• Exercise instructions: Look at each line of the listing. Copy those that hold the string "naranja".

• Supplied records:
***

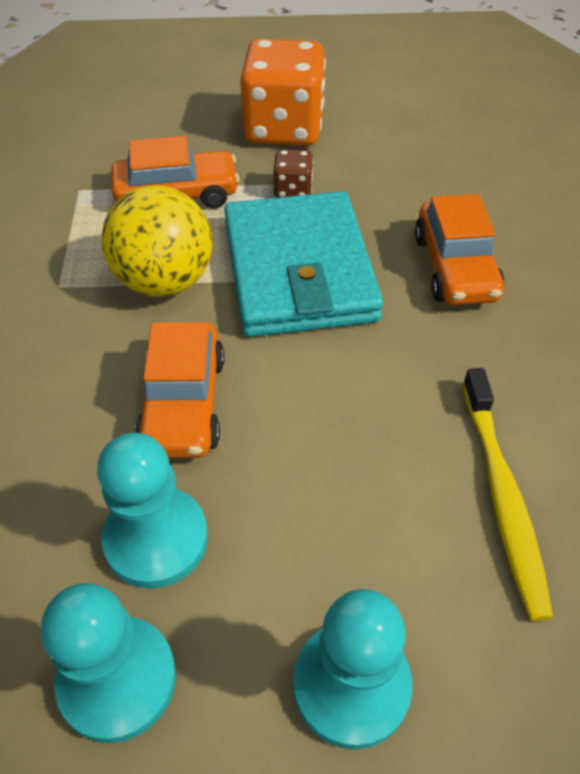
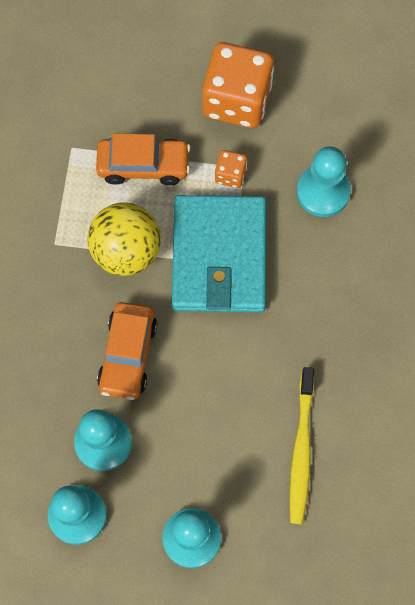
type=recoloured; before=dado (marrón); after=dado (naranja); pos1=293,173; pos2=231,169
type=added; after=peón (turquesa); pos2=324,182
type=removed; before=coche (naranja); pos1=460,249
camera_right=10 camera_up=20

***

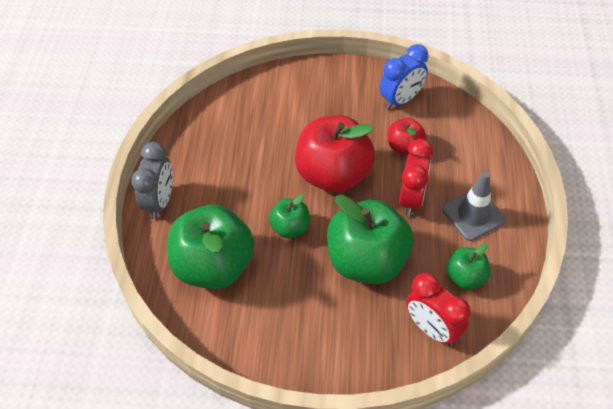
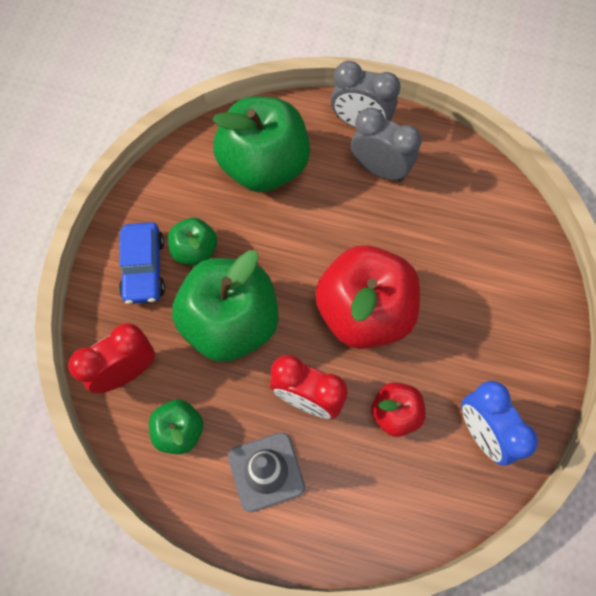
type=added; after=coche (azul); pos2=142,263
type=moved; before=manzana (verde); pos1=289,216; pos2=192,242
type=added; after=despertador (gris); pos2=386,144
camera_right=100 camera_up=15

***

• Task solution:
type=recoloured; before=dado (marrón); after=dado (naranja); pos1=293,173; pos2=231,169
type=removed; before=coche (naranja); pos1=460,249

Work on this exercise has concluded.